[Start of Attachment]

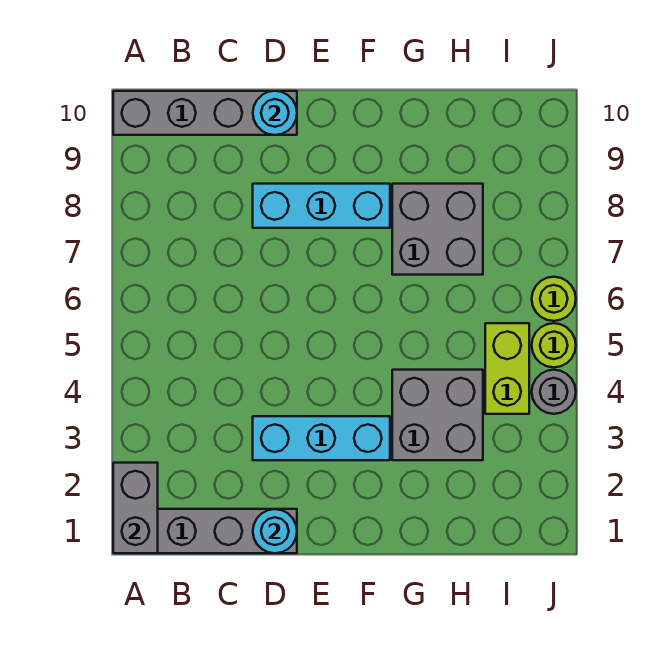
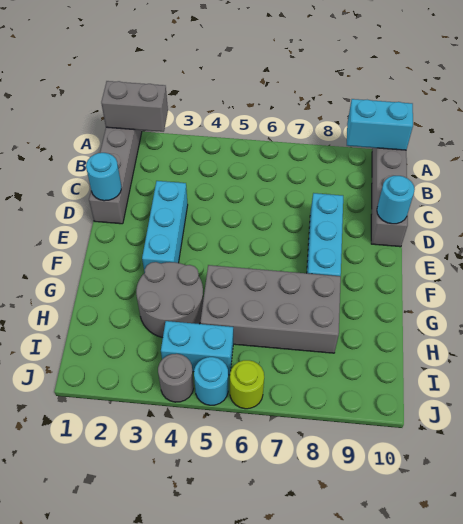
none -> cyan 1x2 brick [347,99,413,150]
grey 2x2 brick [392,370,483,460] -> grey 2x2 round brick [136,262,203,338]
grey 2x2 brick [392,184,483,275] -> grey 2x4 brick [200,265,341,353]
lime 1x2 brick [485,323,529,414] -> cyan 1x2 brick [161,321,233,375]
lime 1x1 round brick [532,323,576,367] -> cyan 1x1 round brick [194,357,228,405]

[End of Attachment]
[Start of Attachment]

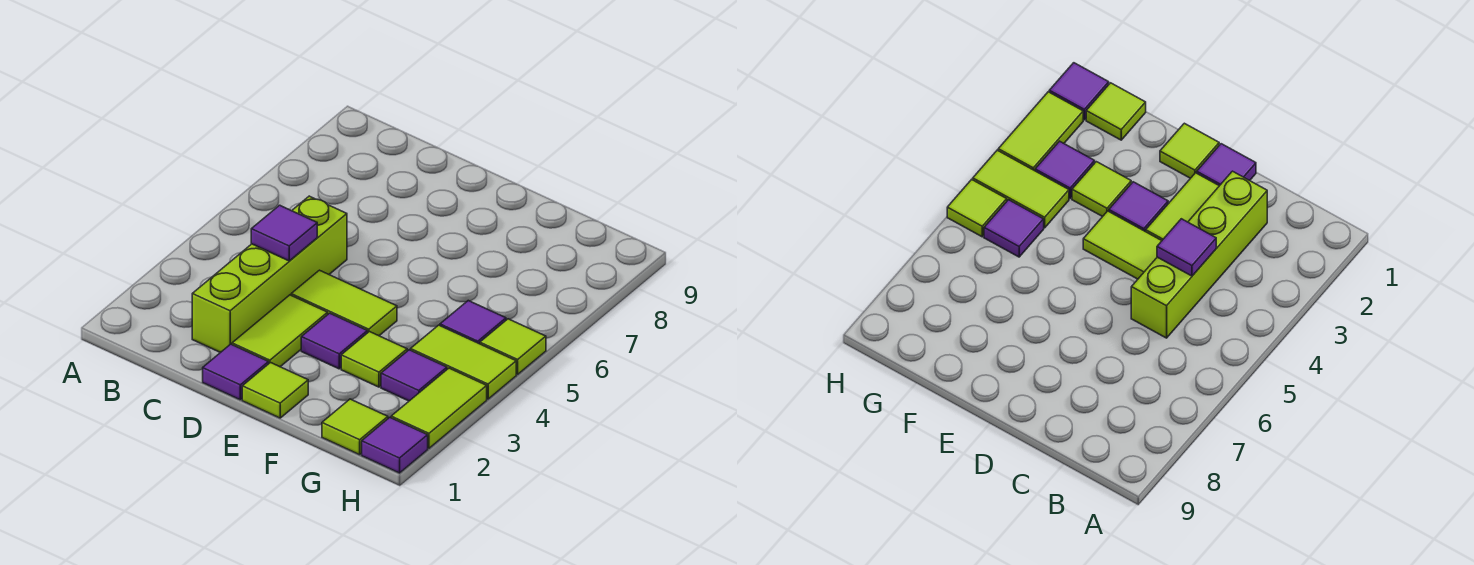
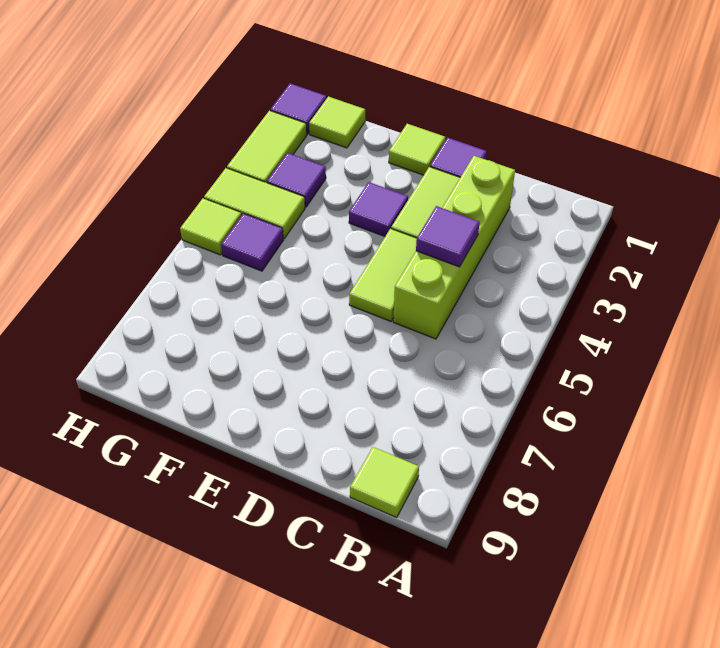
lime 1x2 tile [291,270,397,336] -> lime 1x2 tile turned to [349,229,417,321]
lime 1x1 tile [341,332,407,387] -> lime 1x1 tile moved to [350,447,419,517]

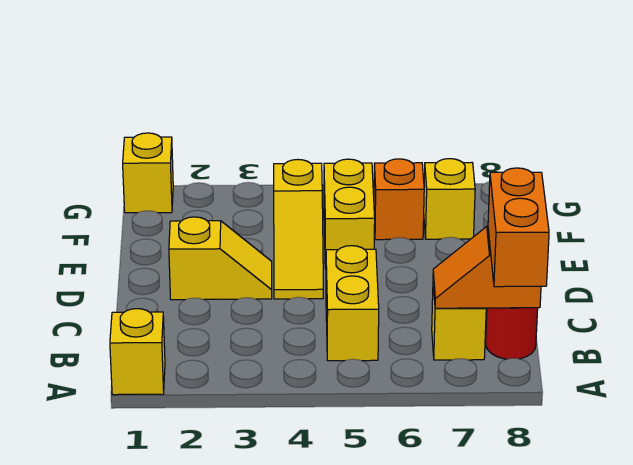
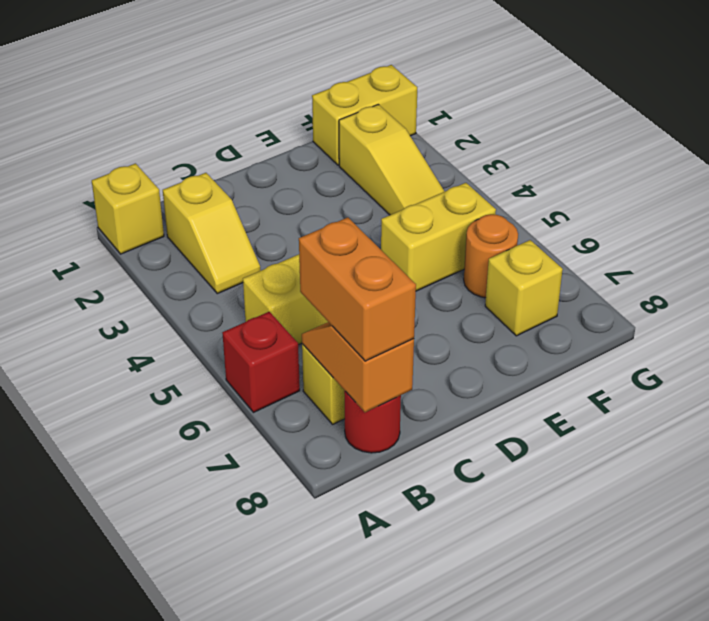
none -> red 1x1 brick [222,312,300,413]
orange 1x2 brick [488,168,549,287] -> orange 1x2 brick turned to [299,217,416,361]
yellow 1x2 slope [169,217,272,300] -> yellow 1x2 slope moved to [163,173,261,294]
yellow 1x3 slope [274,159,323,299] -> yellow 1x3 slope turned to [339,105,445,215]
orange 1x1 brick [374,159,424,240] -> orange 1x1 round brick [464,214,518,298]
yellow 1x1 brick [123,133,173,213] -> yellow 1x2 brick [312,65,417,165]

[End of Attachment]
[Start of Attachment]

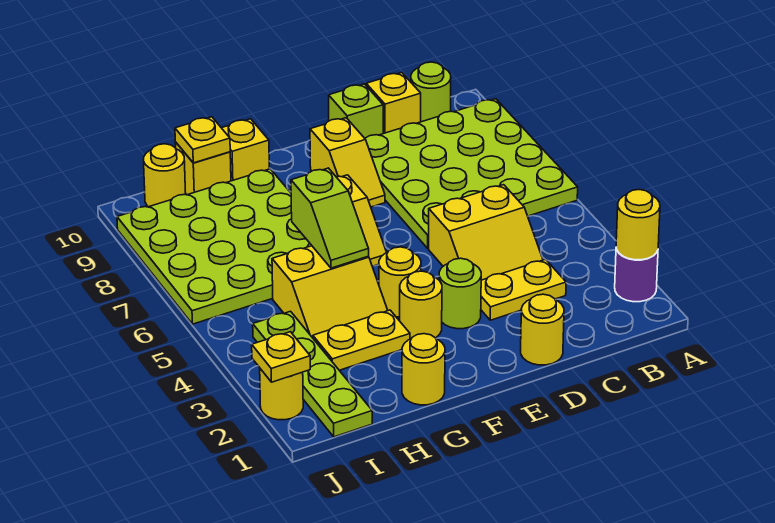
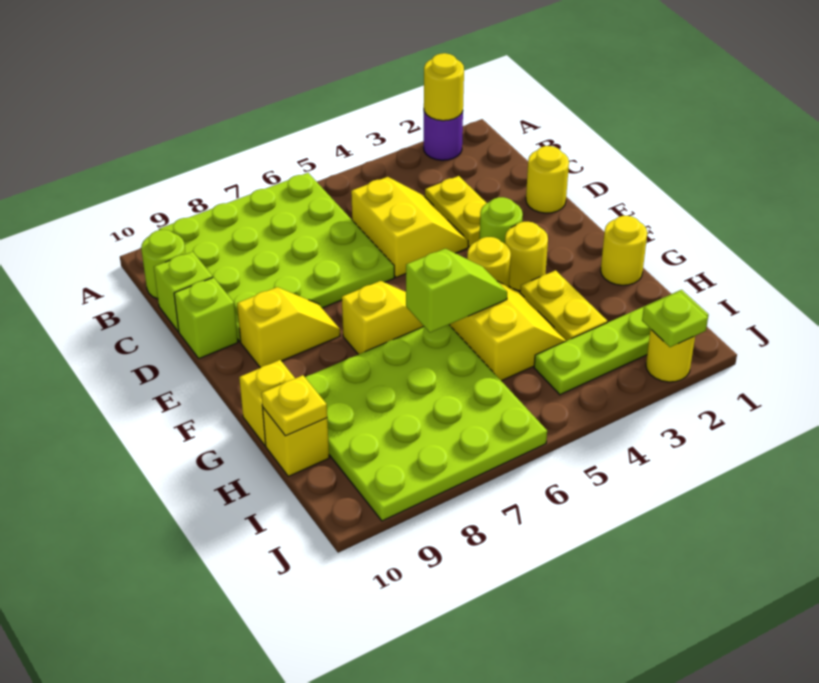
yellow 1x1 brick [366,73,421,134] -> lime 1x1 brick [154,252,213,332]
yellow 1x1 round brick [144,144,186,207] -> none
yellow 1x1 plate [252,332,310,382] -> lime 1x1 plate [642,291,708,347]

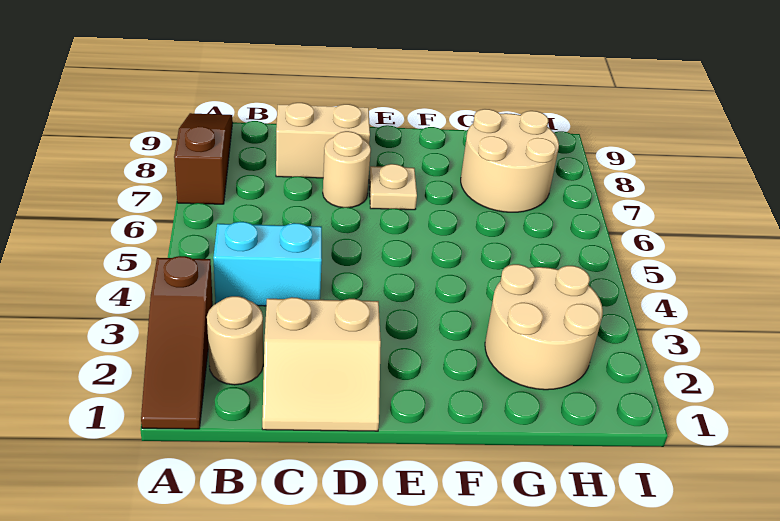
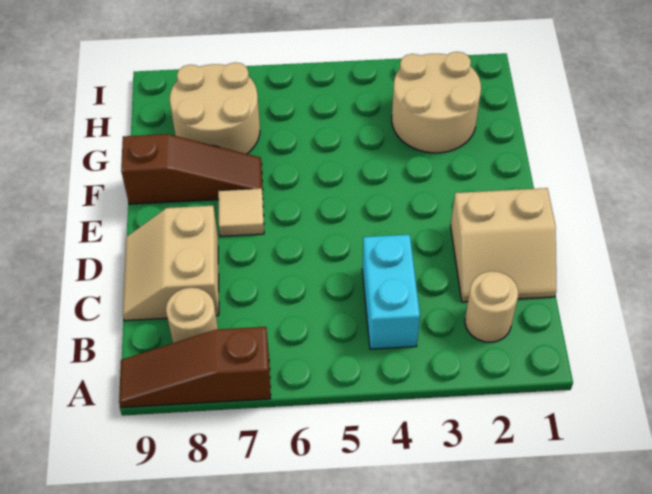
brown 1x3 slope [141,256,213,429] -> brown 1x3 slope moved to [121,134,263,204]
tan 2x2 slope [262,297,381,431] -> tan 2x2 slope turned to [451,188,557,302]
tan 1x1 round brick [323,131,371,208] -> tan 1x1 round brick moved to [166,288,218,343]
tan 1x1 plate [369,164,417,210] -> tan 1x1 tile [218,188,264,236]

[End of Attachment]

## WHAT YOU WILL DO
Reproduce exactly the lines above that run from the one with "yellow 1x1 round" to the one with "brown 1x3 slope [141,256,213,429]", both included, leaving pictures out.

## THE ANSWER
yellow 1x1 round brick [144,144,186,207] -> none
yellow 1x1 plate [252,332,310,382] -> lime 1x1 plate [642,291,708,347]

brown 1x3 slope [141,256,213,429] -> brown 1x3 slope moved to [121,134,263,204]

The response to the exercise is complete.